TASK BRIEF: Please return the lines below verbatim, beginning at the one that has "SW7: switch (GND, U1/RB7)" and stopping after the one that has "U1 pin MCLR: none -> RESET", and add no other lines.

THE INPUT:
========

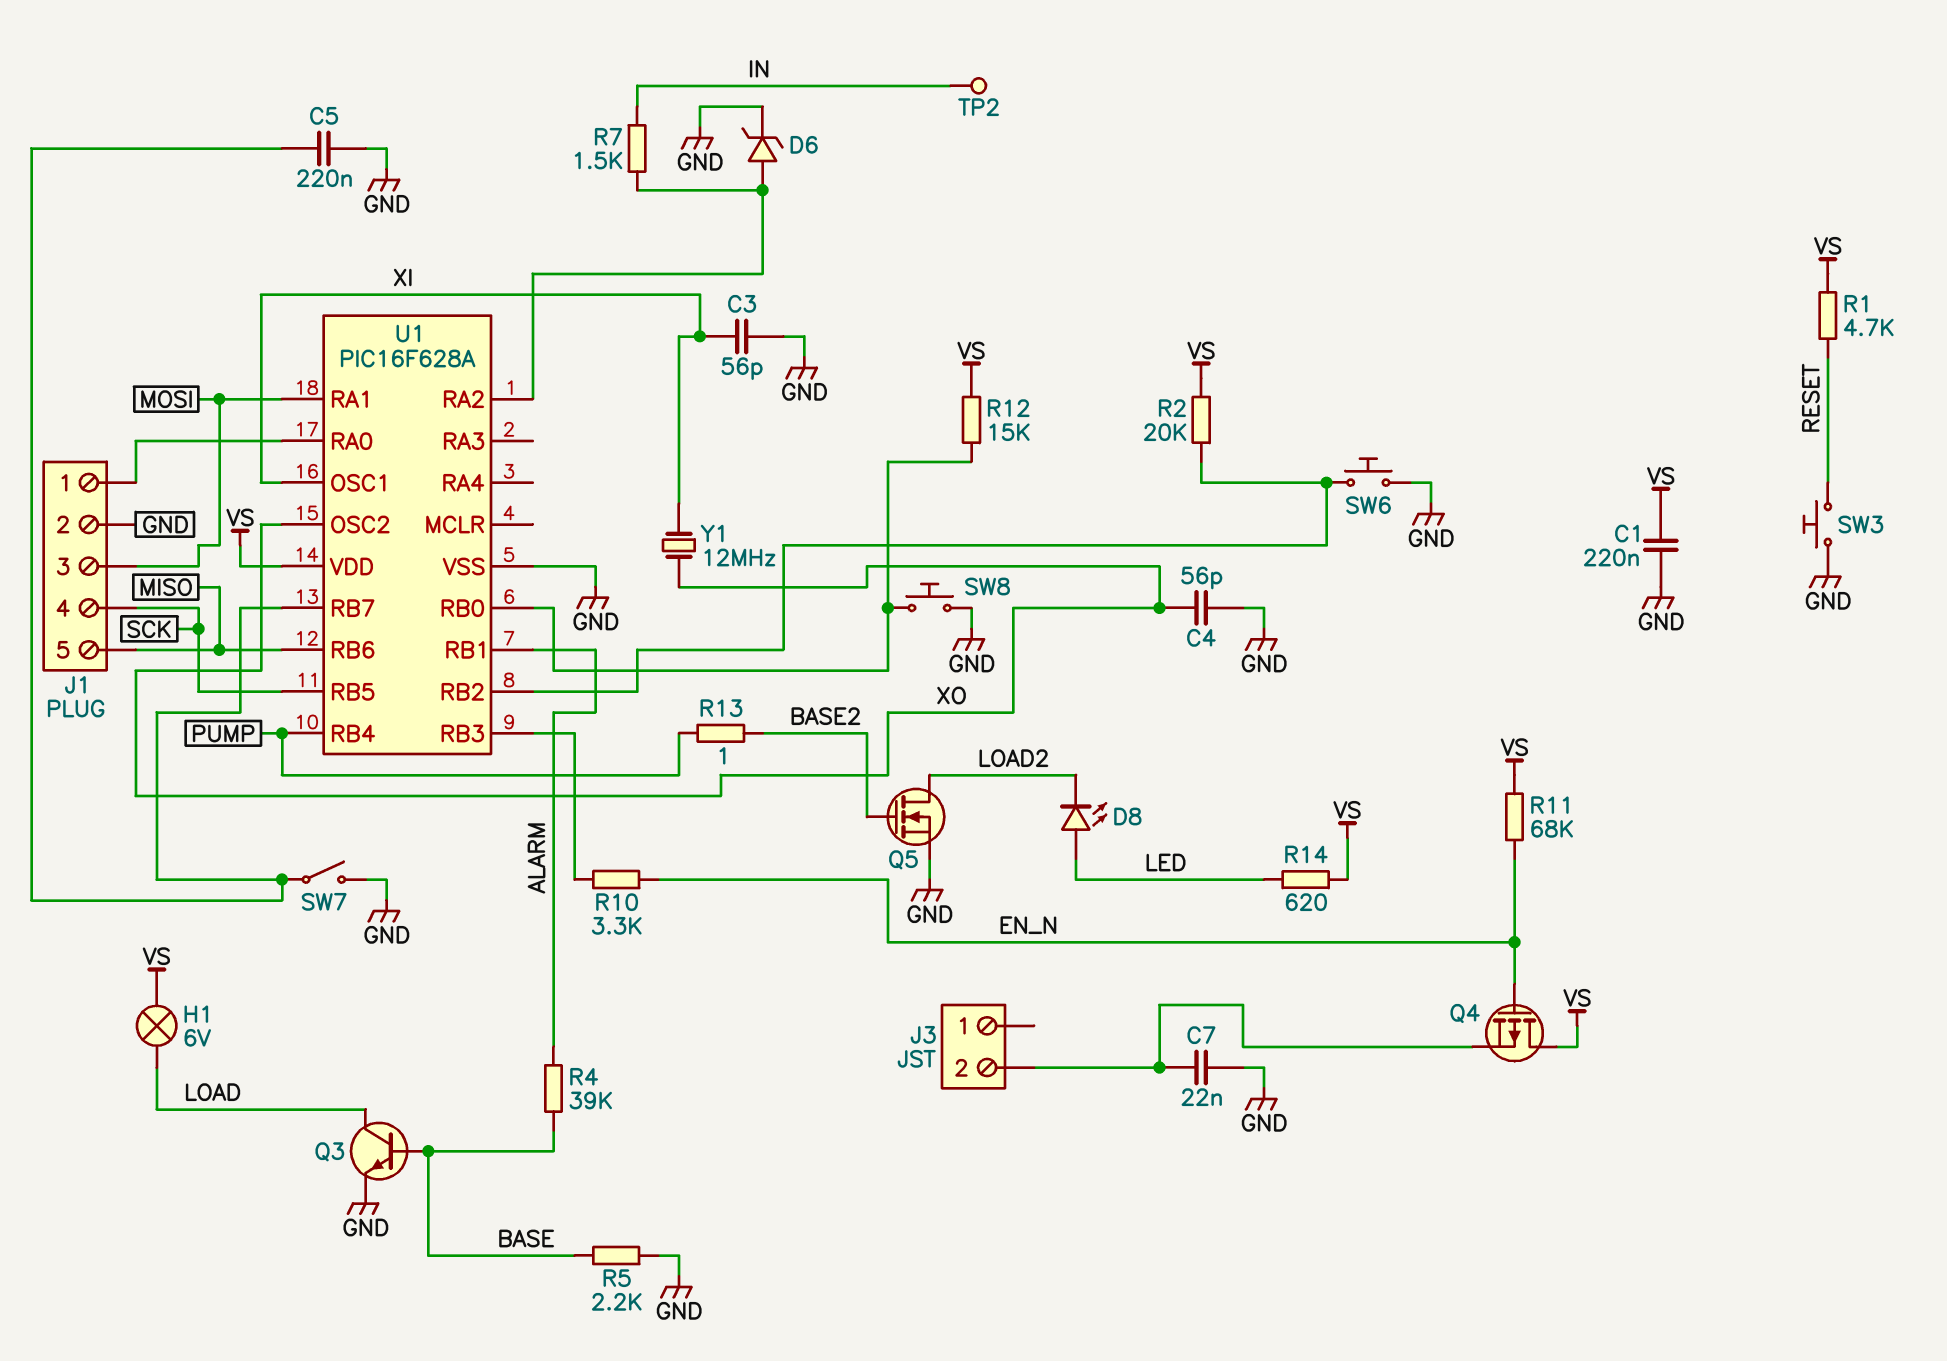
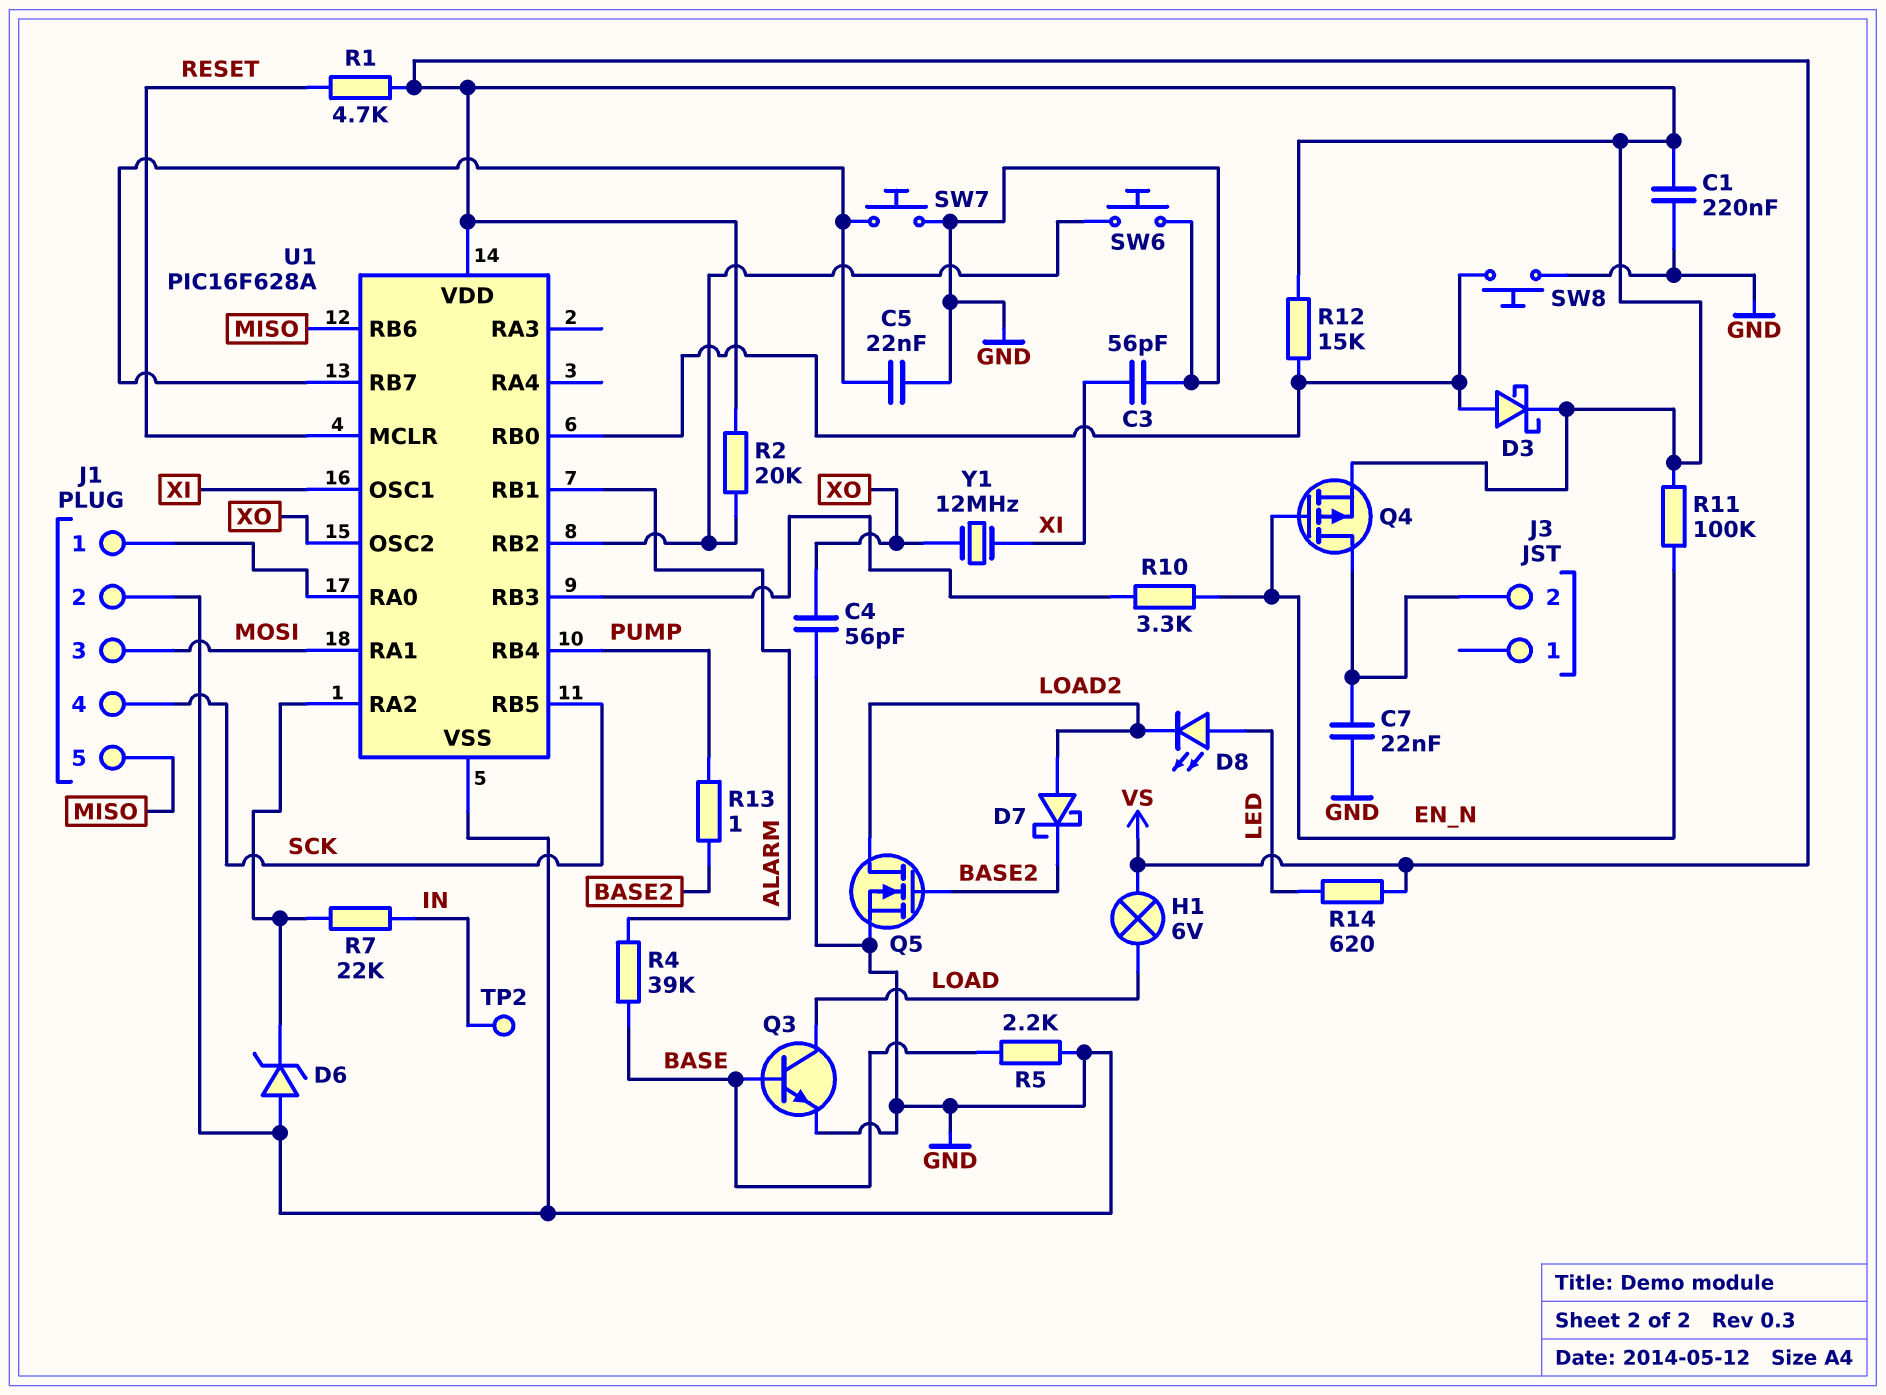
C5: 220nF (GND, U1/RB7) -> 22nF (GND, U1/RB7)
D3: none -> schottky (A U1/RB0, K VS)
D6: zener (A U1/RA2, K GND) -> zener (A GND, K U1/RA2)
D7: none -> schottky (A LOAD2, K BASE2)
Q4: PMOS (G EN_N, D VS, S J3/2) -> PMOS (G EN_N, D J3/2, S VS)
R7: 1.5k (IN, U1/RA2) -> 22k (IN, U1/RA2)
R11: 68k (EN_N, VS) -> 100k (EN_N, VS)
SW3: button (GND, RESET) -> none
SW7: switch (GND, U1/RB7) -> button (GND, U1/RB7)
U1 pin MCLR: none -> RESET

========

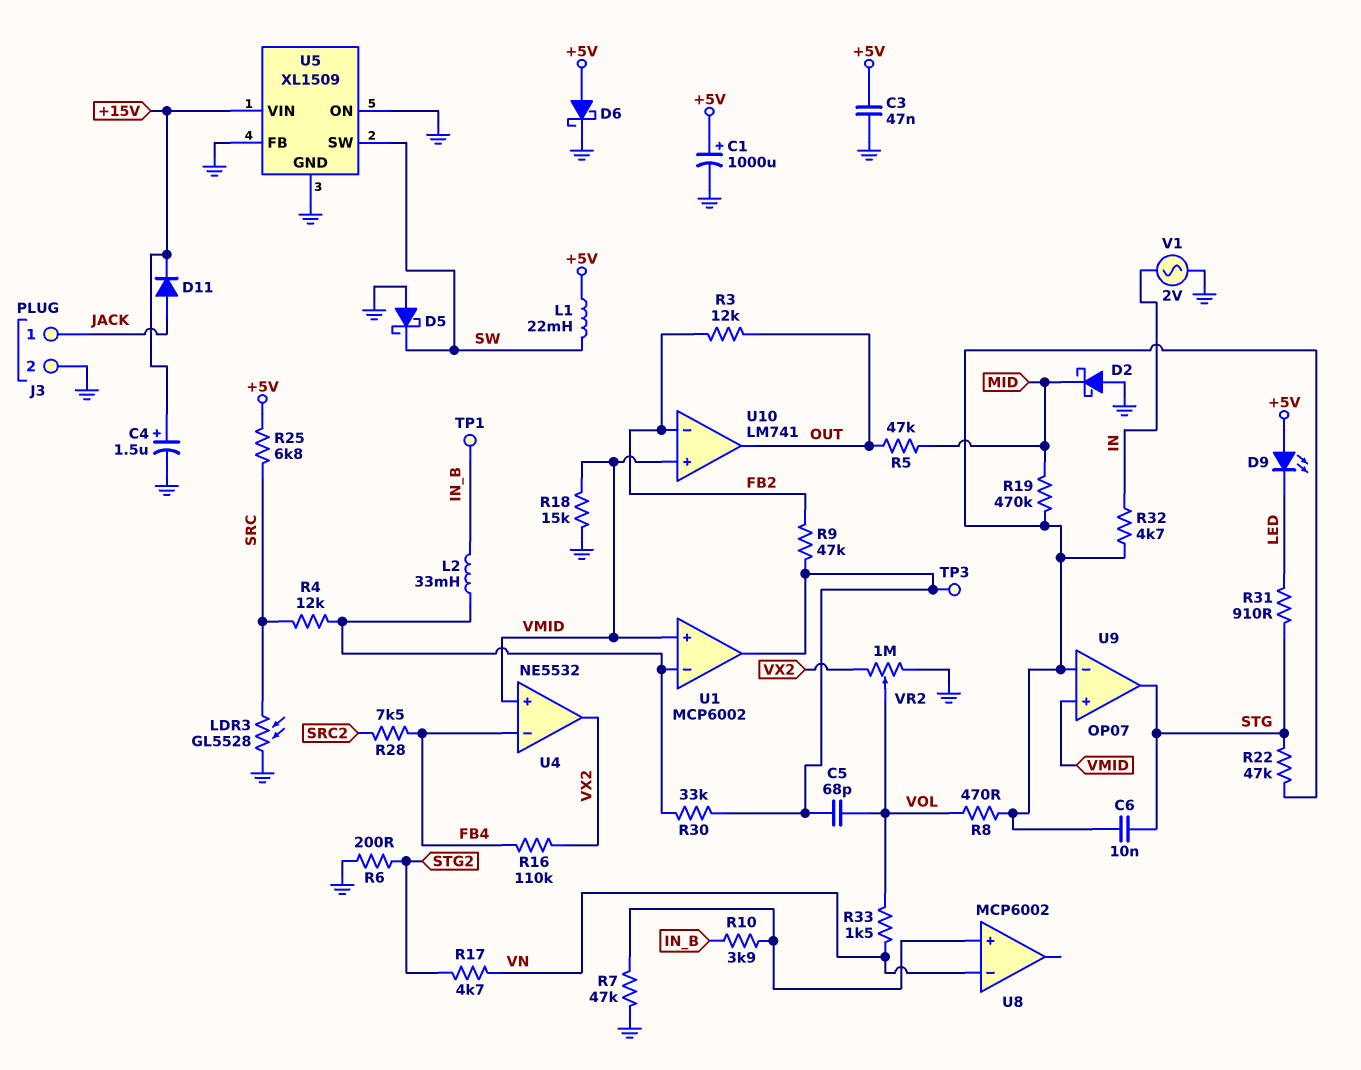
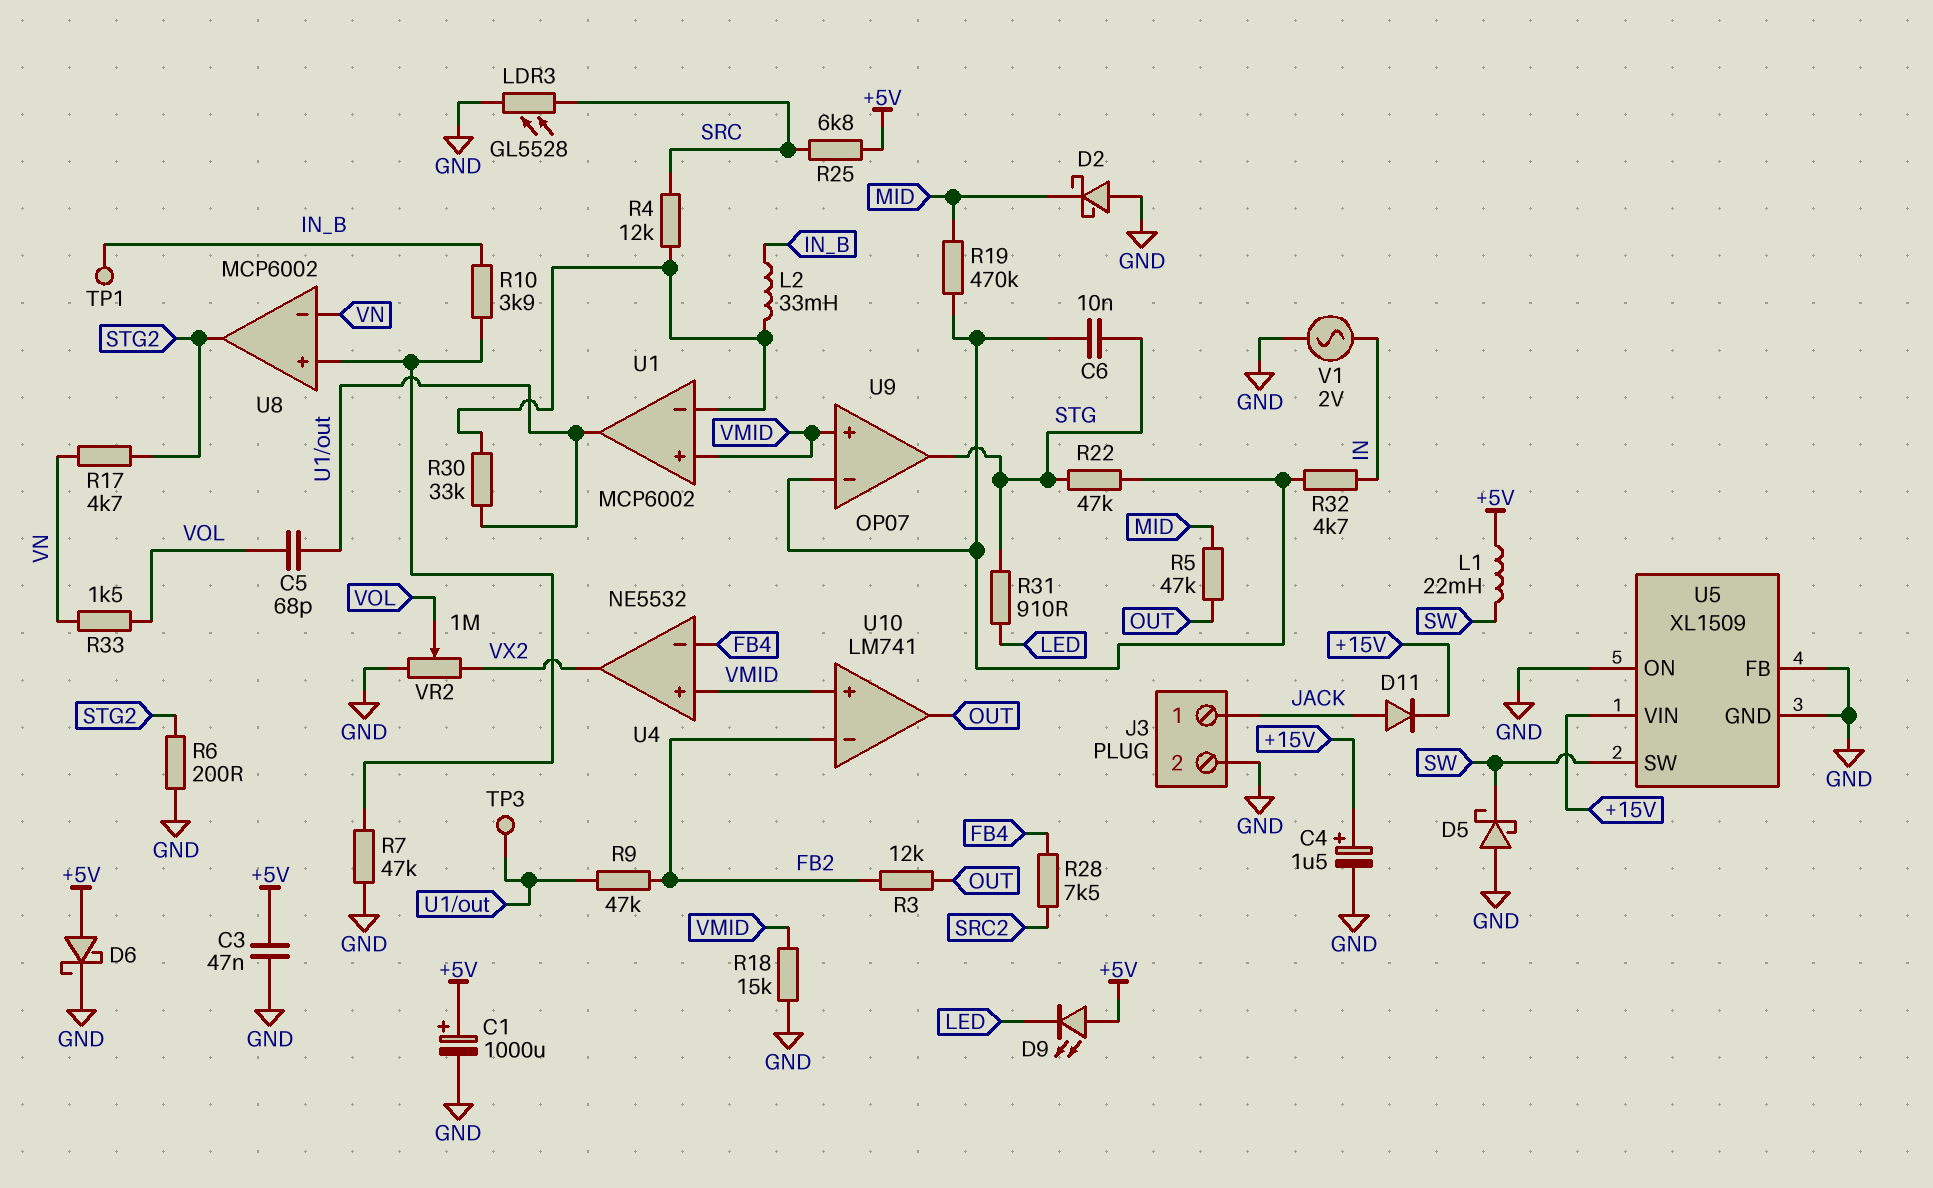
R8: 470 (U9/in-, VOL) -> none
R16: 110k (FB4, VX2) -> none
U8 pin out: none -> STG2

========

ANSWER BELOW:
SW7: switch (GND, U1/RB7) -> button (GND, U1/RB7)
U1 pin MCLR: none -> RESET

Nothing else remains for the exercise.